● EXERCISE INPUTS
+ + + +
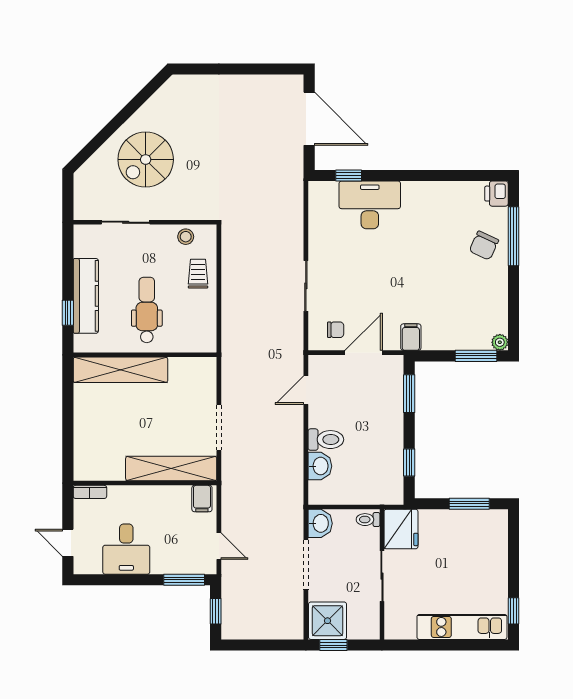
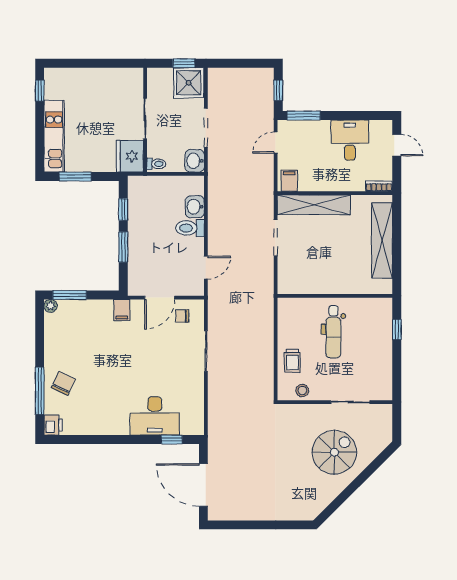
kitchen counter: (86, 296) -> (382, 343), removed
shelving: (120, 370) -> (382, 240), moved, turned 90
window: (409, 394) -> (123, 247), moved
door: (219, 546) -> (276, 143), hinge flipped
kitchen unit: (462, 627) -> (54, 136), moved, turned -90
+ + + +
● DIRECTIONS
Copy out every line of the records that the string "turned" appears in.

● EXPECTED OUTPUT
shelving: (120, 370) -> (382, 240), moved, turned 90
kitchen unit: (462, 627) -> (54, 136), moved, turned -90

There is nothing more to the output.